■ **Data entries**
══════════
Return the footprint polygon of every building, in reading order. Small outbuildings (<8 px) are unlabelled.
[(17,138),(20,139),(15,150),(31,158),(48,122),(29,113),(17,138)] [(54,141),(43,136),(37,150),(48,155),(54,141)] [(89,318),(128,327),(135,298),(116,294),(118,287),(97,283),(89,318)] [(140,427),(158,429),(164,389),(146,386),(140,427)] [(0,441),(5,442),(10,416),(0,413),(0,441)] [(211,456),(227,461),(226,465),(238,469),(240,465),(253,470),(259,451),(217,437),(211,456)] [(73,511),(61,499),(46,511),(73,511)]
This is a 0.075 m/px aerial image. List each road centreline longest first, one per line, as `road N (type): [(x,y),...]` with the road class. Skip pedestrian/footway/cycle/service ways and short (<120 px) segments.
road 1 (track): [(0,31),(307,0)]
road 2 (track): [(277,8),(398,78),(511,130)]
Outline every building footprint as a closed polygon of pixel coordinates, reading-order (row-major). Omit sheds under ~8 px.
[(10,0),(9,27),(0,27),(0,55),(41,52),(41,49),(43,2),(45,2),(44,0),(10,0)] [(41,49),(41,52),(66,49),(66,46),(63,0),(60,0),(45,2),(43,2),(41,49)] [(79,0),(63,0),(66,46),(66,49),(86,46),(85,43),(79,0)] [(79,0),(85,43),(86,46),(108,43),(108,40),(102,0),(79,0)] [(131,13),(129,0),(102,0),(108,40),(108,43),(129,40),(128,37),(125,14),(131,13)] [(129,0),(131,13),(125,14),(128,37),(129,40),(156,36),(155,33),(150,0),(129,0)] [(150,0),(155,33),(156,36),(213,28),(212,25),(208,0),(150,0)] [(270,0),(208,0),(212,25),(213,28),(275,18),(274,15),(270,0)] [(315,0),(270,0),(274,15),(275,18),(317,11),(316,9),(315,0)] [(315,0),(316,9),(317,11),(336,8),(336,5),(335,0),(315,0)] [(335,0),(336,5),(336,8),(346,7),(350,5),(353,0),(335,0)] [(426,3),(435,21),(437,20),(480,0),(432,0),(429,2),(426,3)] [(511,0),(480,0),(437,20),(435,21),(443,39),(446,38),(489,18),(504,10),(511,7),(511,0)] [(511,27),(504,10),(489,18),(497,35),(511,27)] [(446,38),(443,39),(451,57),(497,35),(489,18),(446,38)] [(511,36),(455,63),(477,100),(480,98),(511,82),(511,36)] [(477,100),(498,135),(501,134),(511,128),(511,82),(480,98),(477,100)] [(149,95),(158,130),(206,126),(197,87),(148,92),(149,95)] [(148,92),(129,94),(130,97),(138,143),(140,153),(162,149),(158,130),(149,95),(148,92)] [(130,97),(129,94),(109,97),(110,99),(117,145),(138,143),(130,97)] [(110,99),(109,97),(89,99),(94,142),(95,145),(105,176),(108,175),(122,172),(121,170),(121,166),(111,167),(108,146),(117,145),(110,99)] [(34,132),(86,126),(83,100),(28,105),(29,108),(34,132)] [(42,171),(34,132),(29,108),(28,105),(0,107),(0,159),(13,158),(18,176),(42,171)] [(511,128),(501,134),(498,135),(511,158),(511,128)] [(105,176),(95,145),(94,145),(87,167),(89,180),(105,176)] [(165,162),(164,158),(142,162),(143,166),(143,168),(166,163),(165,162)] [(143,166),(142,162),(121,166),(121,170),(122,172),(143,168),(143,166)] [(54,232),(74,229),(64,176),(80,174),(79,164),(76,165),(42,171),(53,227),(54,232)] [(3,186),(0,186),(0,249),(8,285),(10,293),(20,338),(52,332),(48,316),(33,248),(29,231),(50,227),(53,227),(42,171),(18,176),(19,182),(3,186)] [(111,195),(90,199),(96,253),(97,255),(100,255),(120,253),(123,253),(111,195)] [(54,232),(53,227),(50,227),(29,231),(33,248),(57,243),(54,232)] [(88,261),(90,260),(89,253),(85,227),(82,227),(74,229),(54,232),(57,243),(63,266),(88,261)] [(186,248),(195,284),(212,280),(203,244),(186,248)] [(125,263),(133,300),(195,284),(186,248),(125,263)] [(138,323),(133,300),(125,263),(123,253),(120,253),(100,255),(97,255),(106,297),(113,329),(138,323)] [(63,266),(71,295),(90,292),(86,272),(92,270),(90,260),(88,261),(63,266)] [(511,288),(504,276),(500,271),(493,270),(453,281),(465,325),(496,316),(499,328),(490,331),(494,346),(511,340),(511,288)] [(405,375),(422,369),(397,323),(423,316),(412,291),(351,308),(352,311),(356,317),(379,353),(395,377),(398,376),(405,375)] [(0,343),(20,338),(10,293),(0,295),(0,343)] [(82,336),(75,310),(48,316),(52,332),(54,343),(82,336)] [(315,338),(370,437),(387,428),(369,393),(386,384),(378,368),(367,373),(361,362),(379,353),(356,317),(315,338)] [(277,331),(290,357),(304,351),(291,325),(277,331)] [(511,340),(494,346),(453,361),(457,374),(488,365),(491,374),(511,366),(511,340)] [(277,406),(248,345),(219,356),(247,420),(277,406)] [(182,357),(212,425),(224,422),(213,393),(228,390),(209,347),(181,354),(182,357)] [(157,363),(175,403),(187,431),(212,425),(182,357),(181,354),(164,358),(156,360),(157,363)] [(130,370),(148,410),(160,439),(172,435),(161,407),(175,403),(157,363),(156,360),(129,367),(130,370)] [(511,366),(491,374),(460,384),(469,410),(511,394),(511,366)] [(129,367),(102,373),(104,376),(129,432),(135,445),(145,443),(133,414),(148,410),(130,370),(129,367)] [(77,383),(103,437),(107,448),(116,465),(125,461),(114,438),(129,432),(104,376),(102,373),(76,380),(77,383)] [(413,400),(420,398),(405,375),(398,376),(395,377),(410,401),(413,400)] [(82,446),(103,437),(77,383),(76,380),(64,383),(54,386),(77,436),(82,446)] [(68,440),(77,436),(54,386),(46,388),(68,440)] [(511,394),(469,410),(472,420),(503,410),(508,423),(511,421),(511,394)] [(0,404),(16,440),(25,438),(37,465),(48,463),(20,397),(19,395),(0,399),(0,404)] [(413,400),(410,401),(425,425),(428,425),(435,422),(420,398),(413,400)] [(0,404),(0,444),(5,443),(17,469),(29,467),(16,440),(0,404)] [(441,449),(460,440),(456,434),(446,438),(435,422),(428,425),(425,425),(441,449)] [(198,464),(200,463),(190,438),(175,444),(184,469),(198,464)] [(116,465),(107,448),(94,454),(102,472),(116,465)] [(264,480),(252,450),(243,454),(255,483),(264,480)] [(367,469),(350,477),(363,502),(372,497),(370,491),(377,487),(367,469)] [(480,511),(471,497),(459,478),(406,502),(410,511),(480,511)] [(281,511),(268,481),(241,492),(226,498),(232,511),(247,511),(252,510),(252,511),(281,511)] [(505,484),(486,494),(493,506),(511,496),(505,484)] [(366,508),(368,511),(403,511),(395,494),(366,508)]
══════════
■ **Requirement**
Please extract every line of the data that contains the word "building", treating uppercase and lowercase as different.

■ **Final result**
Return the footprint polygon of every building, in reading order. Small outbuildings (<8 px) are unlabelled.
Outline every building footprint as a closed polygon of pixel coordinates, reading-order (row-major). Omit sheds under ~8 px.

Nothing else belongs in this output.